» **What you are asked to do**: One number is the full answer: how many lines in the records contain the word "green"?

Scene images with change listings:
----------
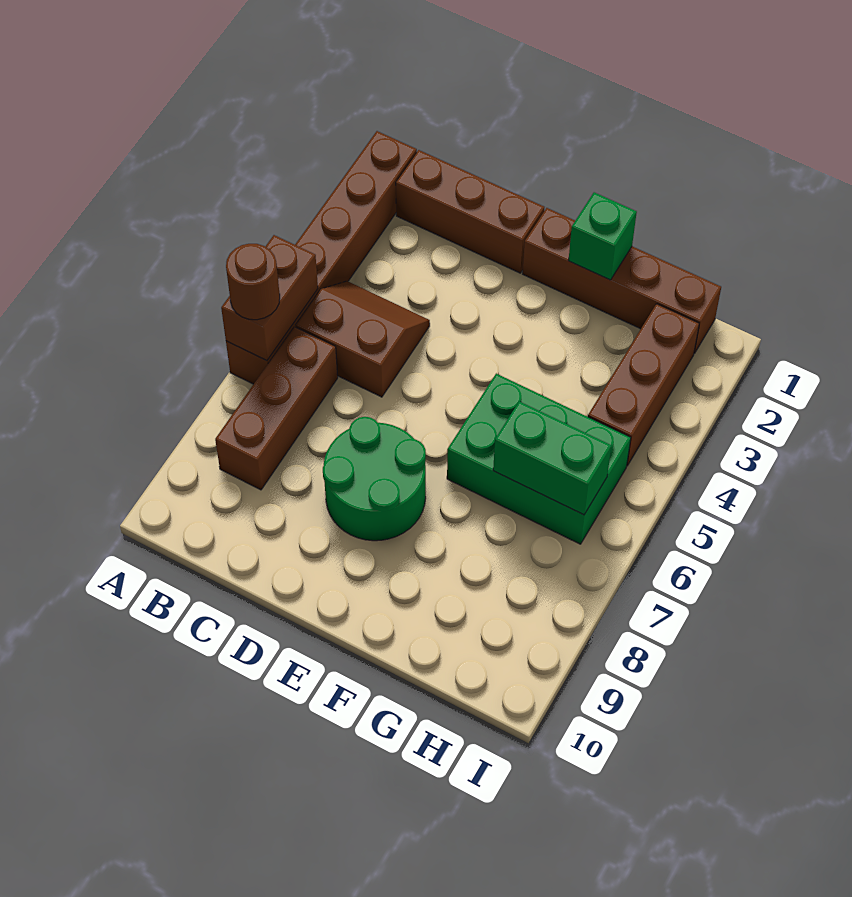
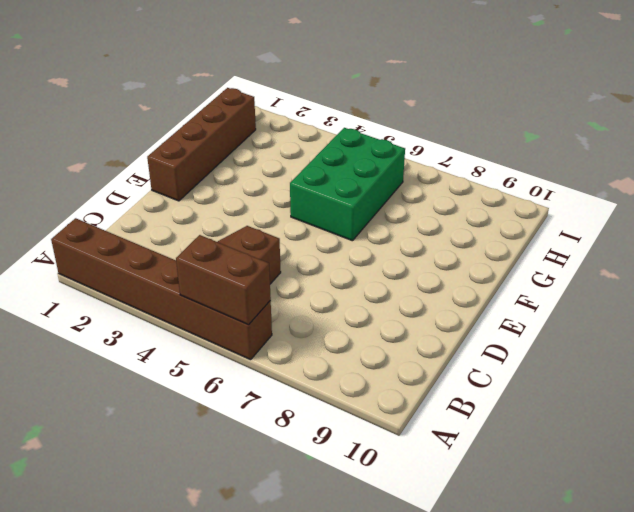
none -> brown brick B1:D1 level 1
none -> brown brick B6:B8 level 1
none -> green round brick D7:E8 level 1

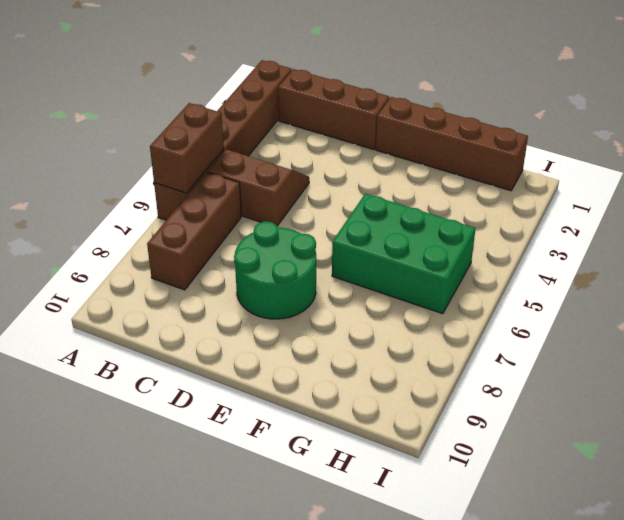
none -> brown brick H2:H4 level 1
none -> green brick F1 level 2
none -> green brick G6:H6 level 2

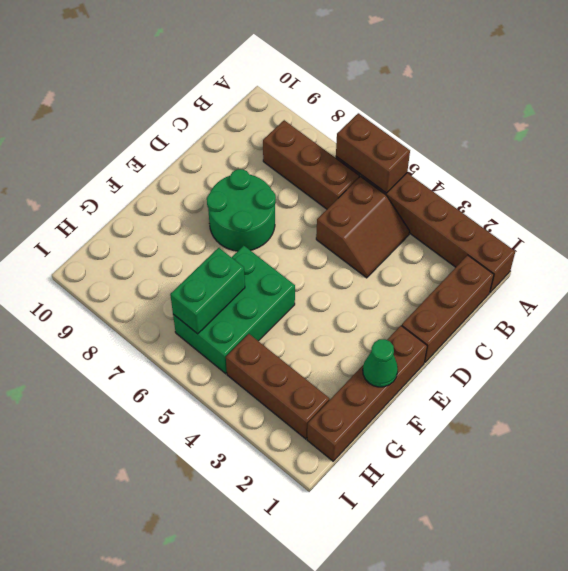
green cone F1 level 2 -> green brick F1 level 2
none -> brown round brick A6 level 3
----------
» **Task solution**: 4